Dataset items
━━━━

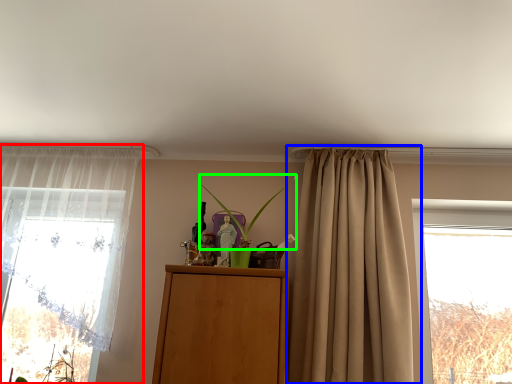
Question: Which is farther away from curtain (highlighted by a red box)? curtain (highlighted by a blue box) or plant (highlighted by a green box)?

Choices:
 (A) curtain
 (B) plant

Answer: (A)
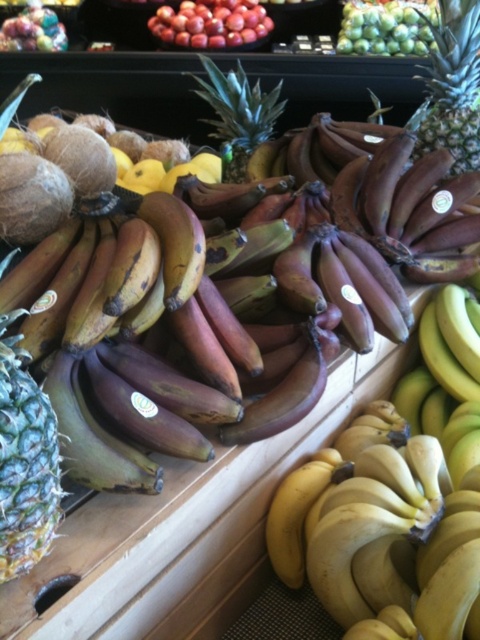
You are standing in front of the tropical fruit display and need to reach two points to place stickers. The first point is at coordinate point(432,80) and the second is at point(237,140). Which point is closer to you?

Point(432,80) is closer to the viewer than point(237,140), so you should reach for point(432,80) first.

You are a customer at the market and want to pick up the green spiky pineapple at center and the shiny red apples at upper center. Which one is closer to your hand if you reach down from above?

The green spiky pineapple at center is located below the shiny red apples at upper center, so it is closer to your hand when reaching down from above.

You are a customer in the market and want to locate the green spiky pineapple at center. According to the coordinates provided, where exactly is it located?

The green spiky pineapple at center is located at point [238,115].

━━━━

PROBLEM STATEMENT - Reproduce all of the lines above word for word, but leave out the pictures.

RESULT OF THE TASK -
Question: Which is farther away from curtain (highlighted by a red box)? curtain (highlighted by a blue box) or plant (highlighted by a green box)?

Choices:
 (A) curtain
 (B) plant

Answer: (A)
You are standing in front of the tropical fruit display and need to reach two points to place stickers. The first point is at coordinate point(432,80) and the second is at point(237,140). Which point is closer to you?

Point(432,80) is closer to the viewer than point(237,140), so you should reach for point(432,80) first.

You are a customer at the market and want to pick up the green spiky pineapple at center and the shiny red apples at upper center. Which one is closer to your hand if you reach down from above?

The green spiky pineapple at center is located below the shiny red apples at upper center, so it is closer to your hand when reaching down from above.

You are a customer in the market and want to locate the green spiky pineapple at center. According to the coordinates provided, where exactly is it located?

The green spiky pineapple at center is located at point [238,115].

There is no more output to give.